Task details:
Lines that include the string "white" are the ones to copy from the entries below.

═════ Entries supplied

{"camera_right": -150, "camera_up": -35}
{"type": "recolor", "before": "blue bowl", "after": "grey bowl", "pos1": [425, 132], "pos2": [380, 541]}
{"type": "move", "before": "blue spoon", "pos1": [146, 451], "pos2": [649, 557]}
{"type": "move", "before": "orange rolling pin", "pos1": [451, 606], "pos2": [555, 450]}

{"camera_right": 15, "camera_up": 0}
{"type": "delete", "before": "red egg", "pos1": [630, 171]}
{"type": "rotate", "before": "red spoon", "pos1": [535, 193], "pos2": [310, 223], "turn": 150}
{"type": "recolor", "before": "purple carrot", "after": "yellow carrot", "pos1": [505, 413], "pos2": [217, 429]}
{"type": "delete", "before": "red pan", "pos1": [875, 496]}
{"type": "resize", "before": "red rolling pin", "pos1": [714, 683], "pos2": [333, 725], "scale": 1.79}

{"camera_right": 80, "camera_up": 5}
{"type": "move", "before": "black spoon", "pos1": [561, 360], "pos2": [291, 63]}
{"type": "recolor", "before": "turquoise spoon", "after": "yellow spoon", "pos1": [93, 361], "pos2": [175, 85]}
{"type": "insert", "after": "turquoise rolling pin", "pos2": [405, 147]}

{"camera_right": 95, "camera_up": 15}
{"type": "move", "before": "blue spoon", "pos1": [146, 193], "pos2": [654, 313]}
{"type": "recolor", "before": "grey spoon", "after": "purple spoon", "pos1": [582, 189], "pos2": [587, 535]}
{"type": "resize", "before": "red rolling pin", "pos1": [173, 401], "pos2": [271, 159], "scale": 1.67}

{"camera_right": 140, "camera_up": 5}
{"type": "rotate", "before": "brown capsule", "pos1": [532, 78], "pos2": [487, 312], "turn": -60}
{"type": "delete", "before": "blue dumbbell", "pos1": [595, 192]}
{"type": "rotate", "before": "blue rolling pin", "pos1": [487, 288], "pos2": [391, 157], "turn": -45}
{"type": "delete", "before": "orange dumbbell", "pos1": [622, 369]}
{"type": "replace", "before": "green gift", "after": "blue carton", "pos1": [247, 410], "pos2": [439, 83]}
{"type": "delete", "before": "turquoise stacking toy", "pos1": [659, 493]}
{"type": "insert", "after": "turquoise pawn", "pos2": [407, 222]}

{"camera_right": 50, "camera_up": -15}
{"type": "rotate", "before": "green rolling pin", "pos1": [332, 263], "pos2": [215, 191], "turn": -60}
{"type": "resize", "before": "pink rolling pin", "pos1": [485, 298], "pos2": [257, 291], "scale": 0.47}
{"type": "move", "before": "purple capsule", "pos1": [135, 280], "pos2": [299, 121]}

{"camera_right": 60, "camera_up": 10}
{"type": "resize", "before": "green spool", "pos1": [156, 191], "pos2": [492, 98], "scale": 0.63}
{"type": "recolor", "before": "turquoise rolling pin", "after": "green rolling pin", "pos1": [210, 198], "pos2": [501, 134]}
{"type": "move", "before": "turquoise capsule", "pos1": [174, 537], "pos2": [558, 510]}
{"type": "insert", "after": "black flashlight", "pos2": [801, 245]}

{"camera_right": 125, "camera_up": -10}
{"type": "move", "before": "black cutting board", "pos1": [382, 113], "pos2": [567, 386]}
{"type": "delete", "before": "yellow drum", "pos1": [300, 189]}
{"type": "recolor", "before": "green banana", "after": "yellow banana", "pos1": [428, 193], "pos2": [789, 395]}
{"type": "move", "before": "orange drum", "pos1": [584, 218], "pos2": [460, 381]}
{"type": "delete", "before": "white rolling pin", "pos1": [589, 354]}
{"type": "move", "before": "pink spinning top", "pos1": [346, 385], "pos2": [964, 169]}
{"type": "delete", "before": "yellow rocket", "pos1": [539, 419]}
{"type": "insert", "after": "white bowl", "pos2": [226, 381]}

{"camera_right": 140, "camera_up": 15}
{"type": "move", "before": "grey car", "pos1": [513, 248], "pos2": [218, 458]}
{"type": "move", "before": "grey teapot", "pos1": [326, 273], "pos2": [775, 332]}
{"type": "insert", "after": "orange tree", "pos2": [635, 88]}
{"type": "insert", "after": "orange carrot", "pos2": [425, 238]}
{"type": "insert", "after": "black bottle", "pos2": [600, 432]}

══════════

Expected output:
{"type": "delete", "before": "white rolling pin", "pos1": [589, 354]}
{"type": "insert", "after": "white bowl", "pos2": [226, 381]}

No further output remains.